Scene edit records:
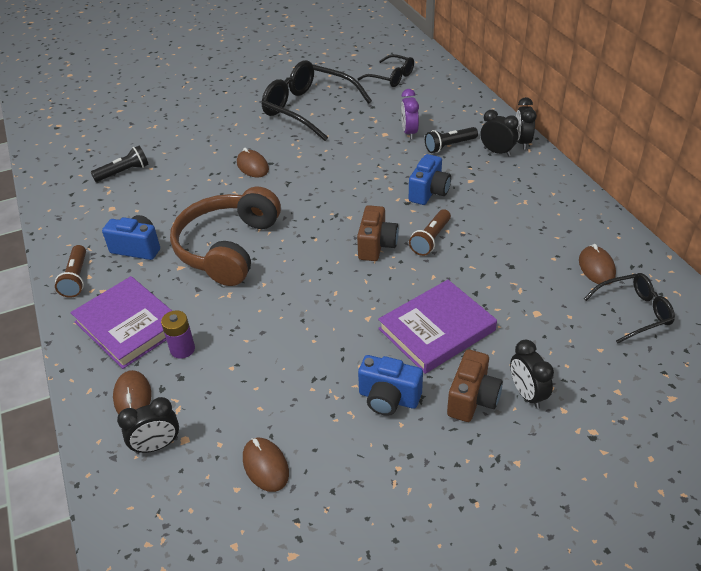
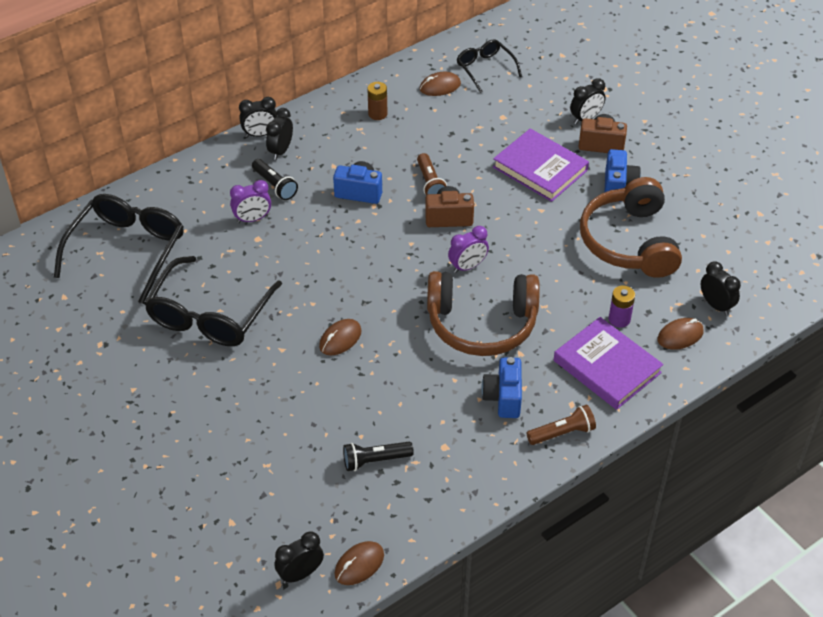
camera: 105 degrees left, 5 degrees up
(58, 133) = (300, 574): none -> black clock
(124, 172) = (375, 460): black flashlight -> black flashlight turned 60 degrees counterclockwise
(129, 325) = (607, 366): purple book -> purple book turned 75 degrees counterclockwise
(265, 466) = (704, 240): brown mouse -> brown mouse (359, 565)
(291, 386) = (629, 242): none -> brown headphones
(304, 249) = (467, 266): none -> purple clock
(391, 77) = (127, 250): black glasses -> black glasses, size x1.77
(430, 239) = (430, 183): brown flashlight -> brown flashlight turned 60 degrees clockwise
(548, 215) = (377, 114): none -> brown battery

## ABOUT THIS TASK
Without the pictures, give the entries above back exactly.

## OUTPUT OF THE TASK
camera: 105 degrees left, 5 degrees up
(58, 133) = (300, 574): none -> black clock
(124, 172) = (375, 460): black flashlight -> black flashlight turned 60 degrees counterclockwise
(129, 325) = (607, 366): purple book -> purple book turned 75 degrees counterclockwise
(265, 466) = (704, 240): brown mouse -> brown mouse (359, 565)
(291, 386) = (629, 242): none -> brown headphones
(304, 249) = (467, 266): none -> purple clock
(391, 77) = (127, 250): black glasses -> black glasses, size x1.77
(430, 239) = (430, 183): brown flashlight -> brown flashlight turned 60 degrees clockwise
(548, 215) = (377, 114): none -> brown battery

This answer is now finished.